» **Directions**: Report back each line of the records that contains the string "plus".

» **Material provided**:

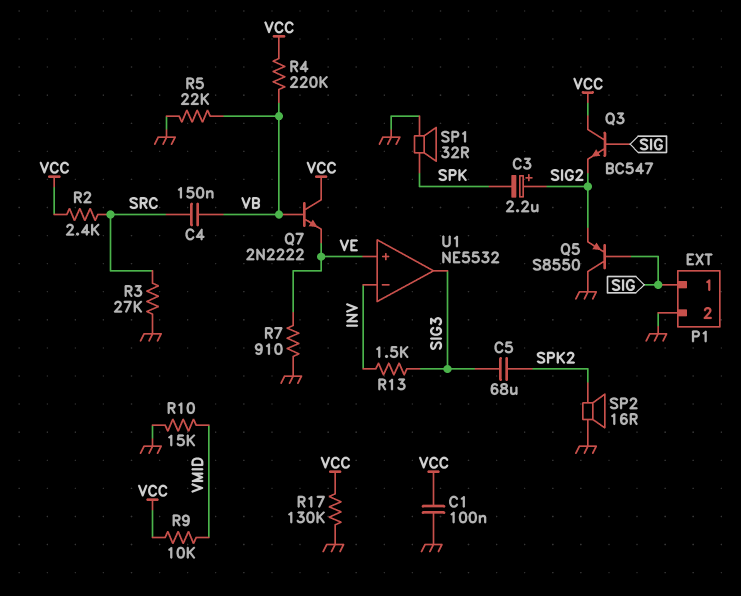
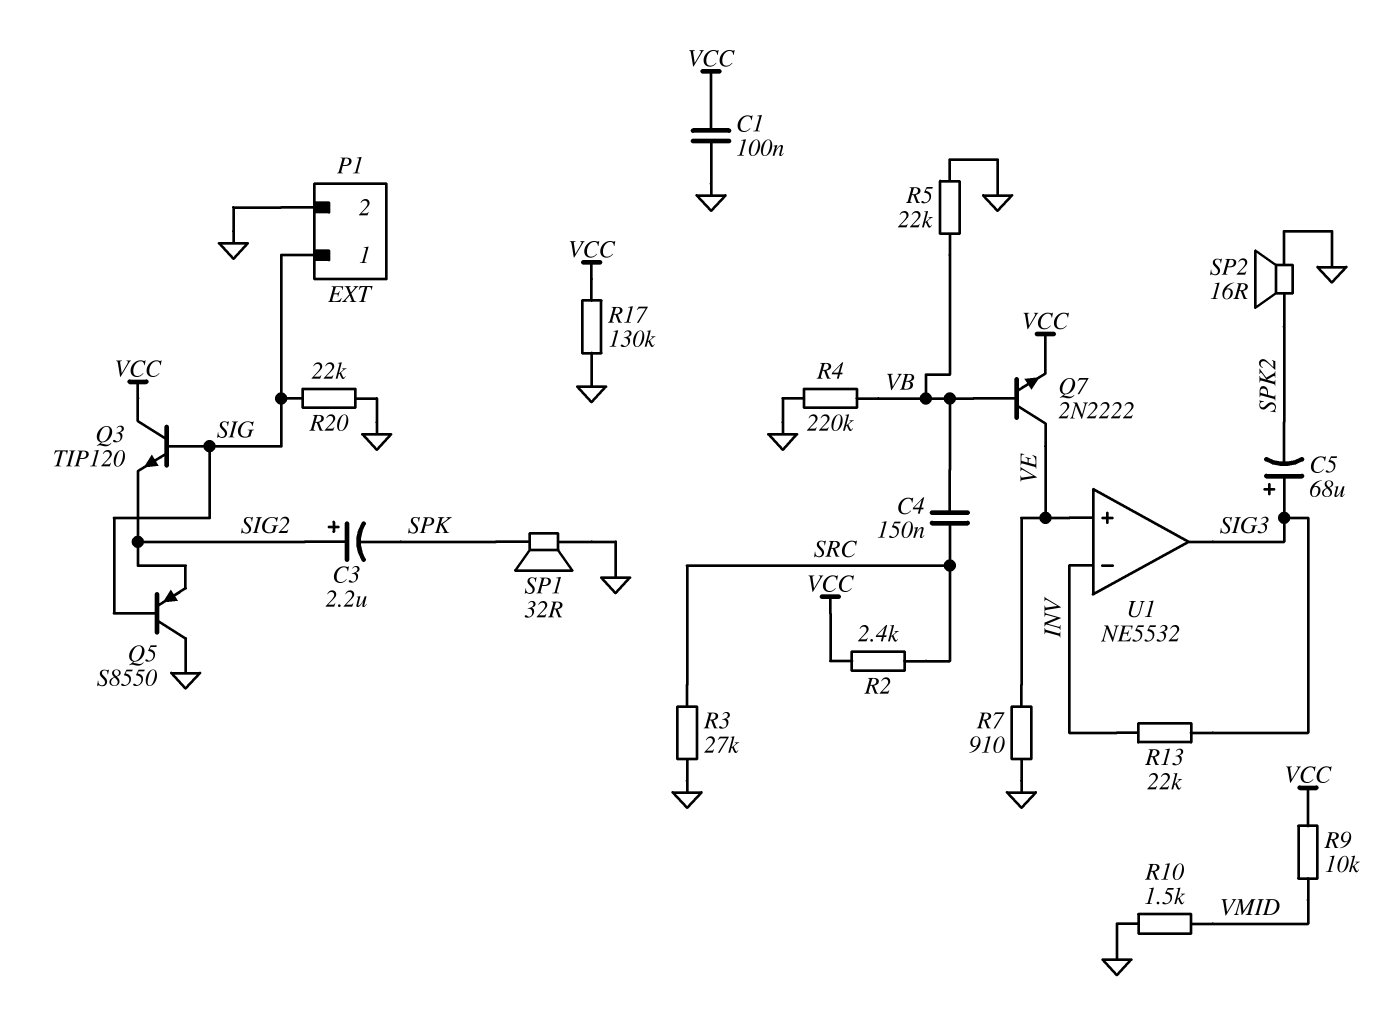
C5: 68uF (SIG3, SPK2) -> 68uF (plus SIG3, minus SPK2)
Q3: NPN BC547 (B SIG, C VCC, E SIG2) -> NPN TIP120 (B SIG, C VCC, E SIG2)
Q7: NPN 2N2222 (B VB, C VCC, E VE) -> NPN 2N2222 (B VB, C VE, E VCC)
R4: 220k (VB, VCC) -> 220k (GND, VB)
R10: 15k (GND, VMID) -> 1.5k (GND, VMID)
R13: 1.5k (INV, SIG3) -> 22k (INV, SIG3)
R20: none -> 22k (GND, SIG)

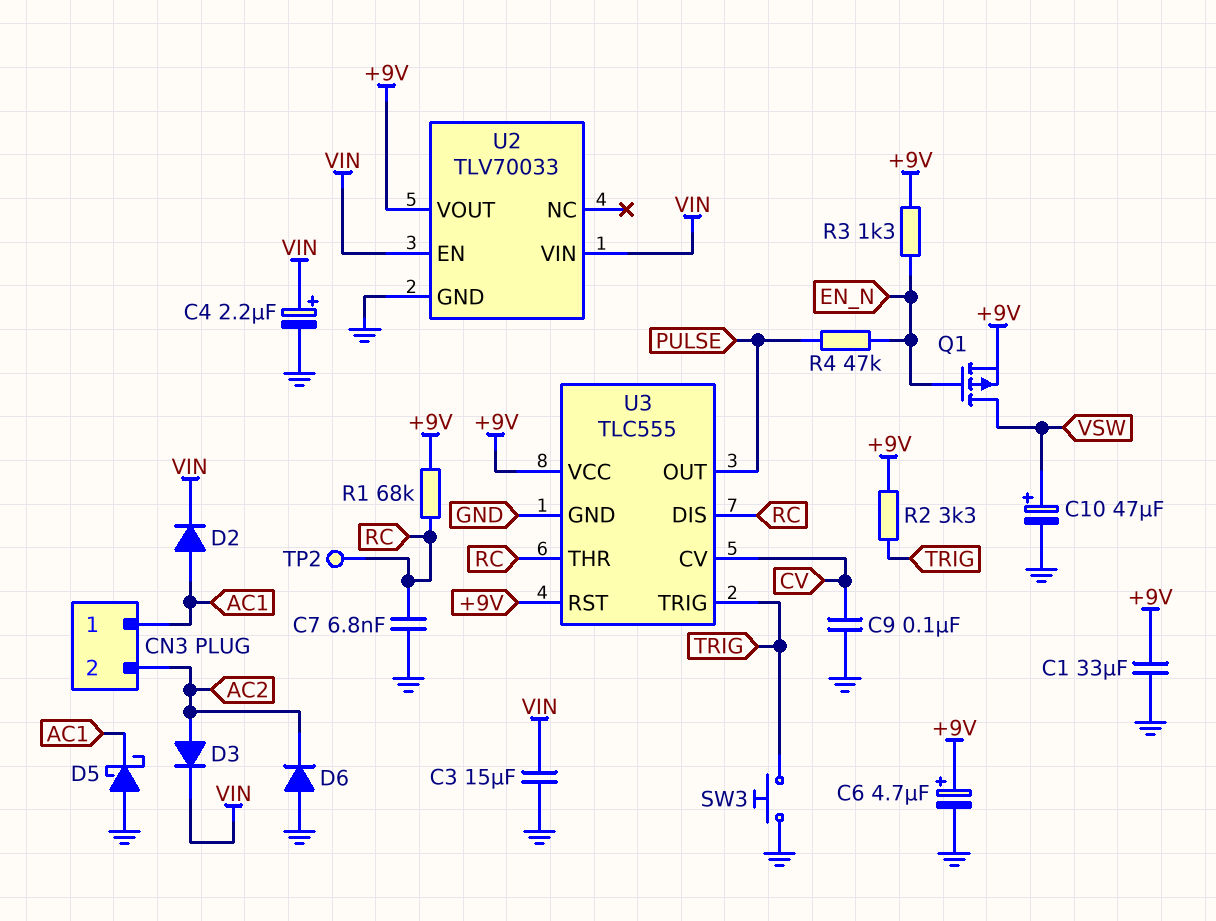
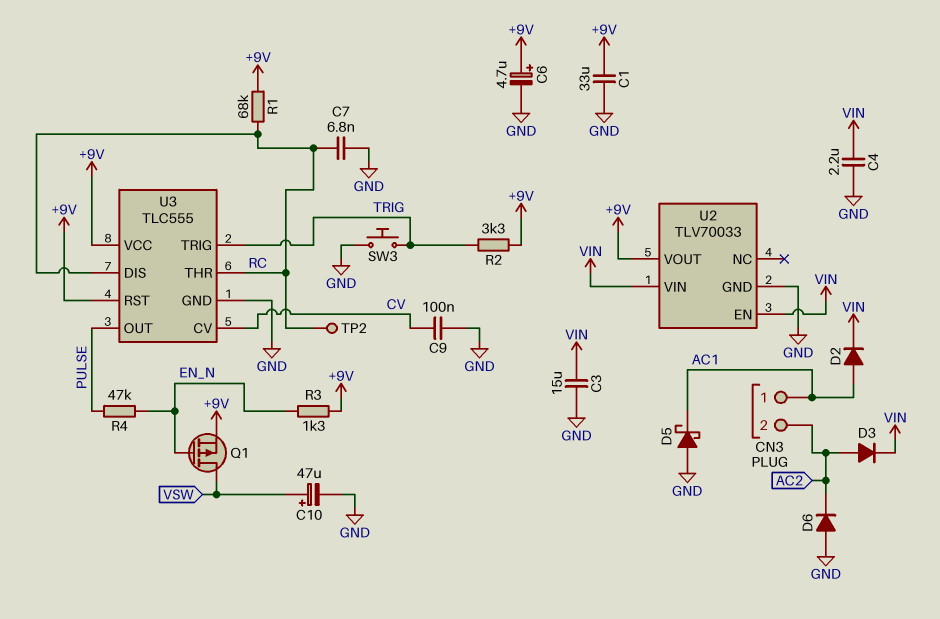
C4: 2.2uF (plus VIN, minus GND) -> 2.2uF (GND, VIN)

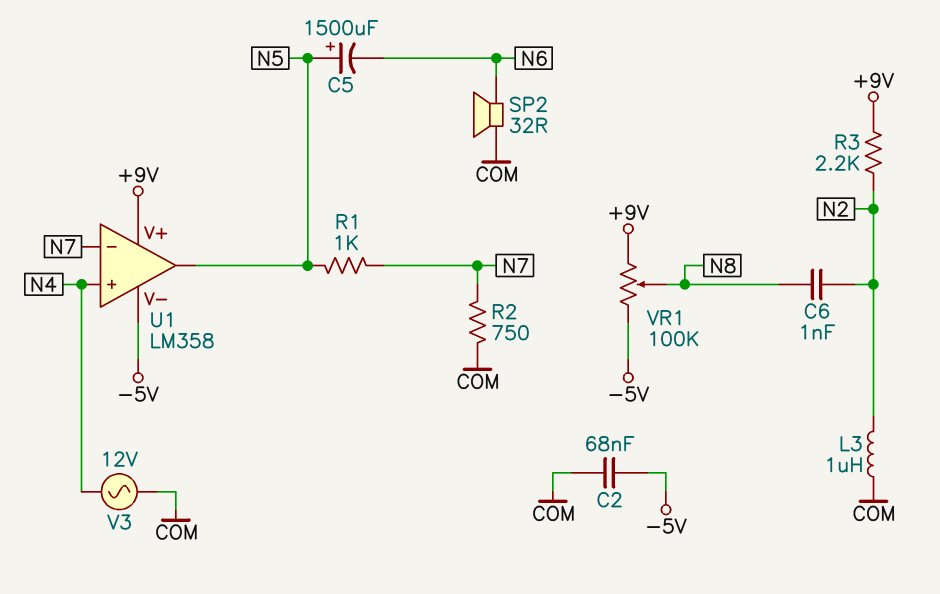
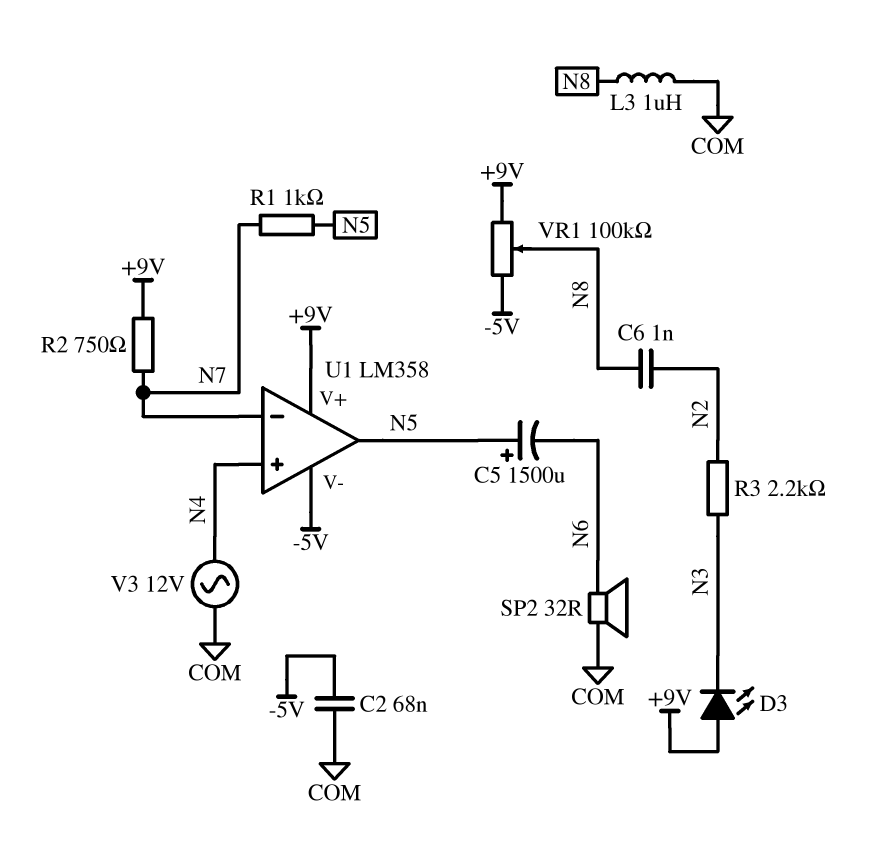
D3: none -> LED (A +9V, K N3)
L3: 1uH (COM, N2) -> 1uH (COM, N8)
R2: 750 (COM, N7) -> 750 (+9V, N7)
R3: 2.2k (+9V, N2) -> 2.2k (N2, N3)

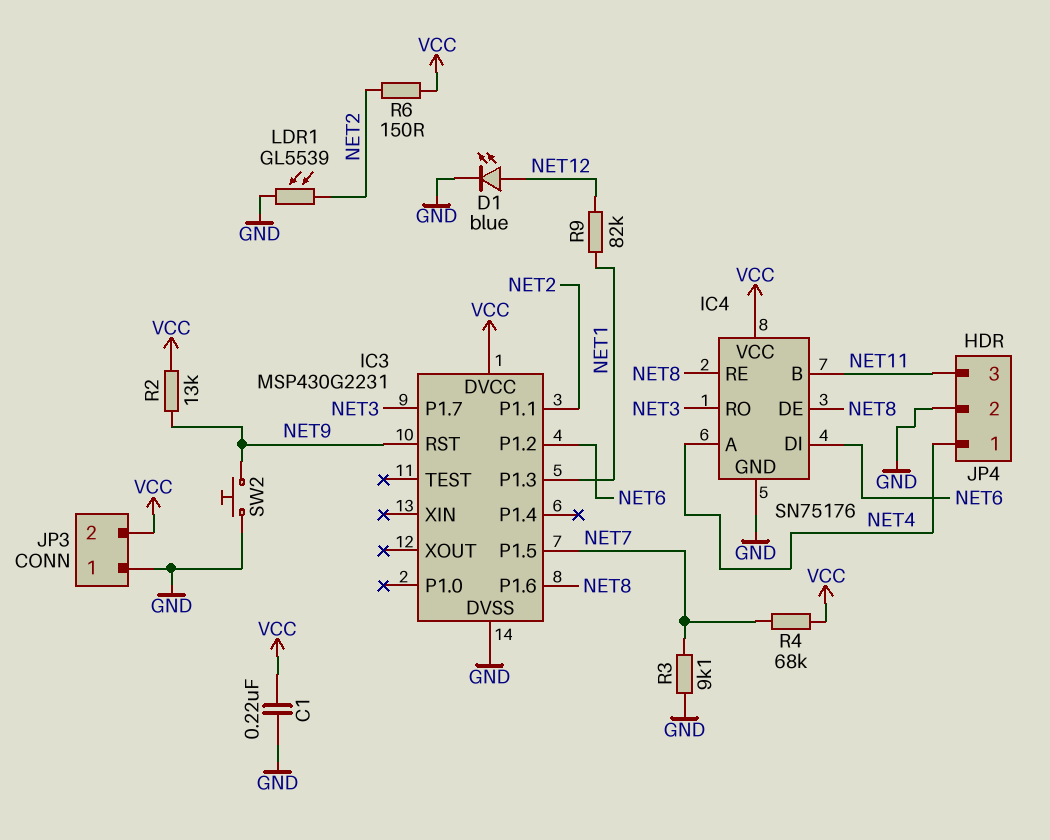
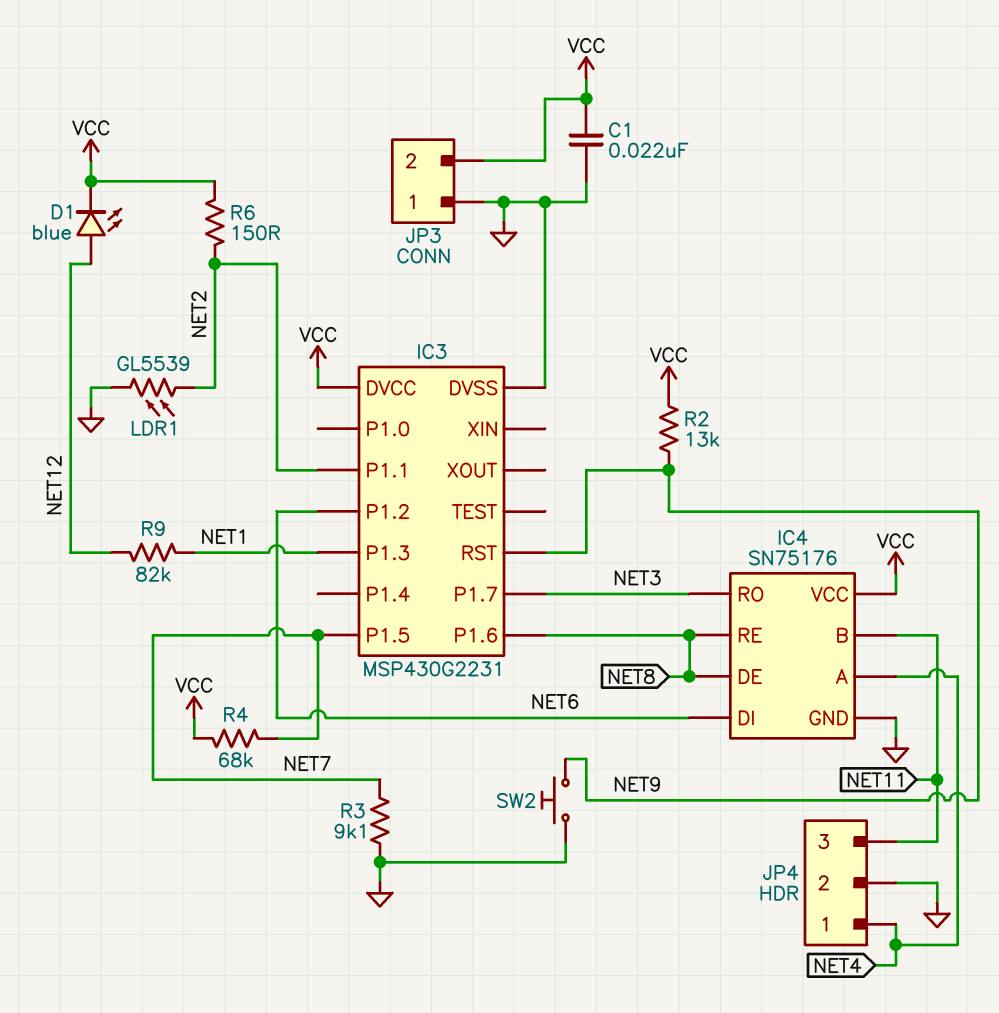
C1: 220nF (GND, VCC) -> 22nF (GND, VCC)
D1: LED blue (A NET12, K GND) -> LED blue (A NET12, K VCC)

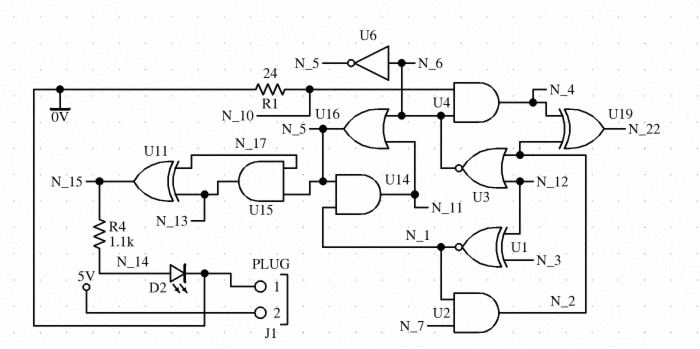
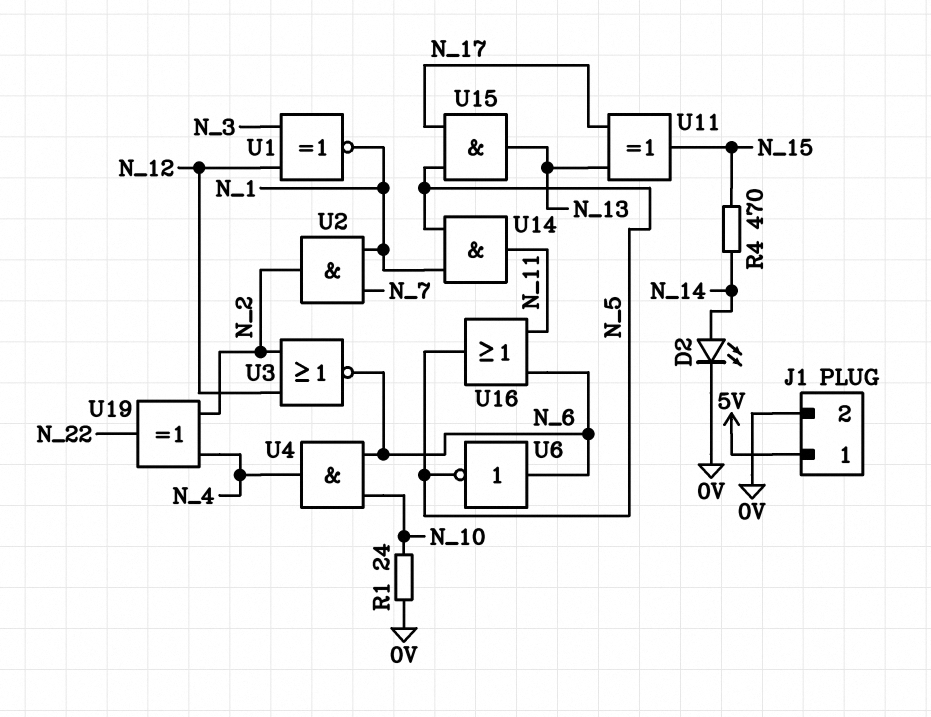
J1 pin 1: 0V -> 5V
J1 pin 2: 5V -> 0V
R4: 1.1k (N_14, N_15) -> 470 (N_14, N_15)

» **Result of this task**:
C5: 68uF (SIG3, SPK2) -> 68uF (plus SIG3, minus SPK2)
C4: 2.2uF (plus VIN, minus GND) -> 2.2uF (GND, VIN)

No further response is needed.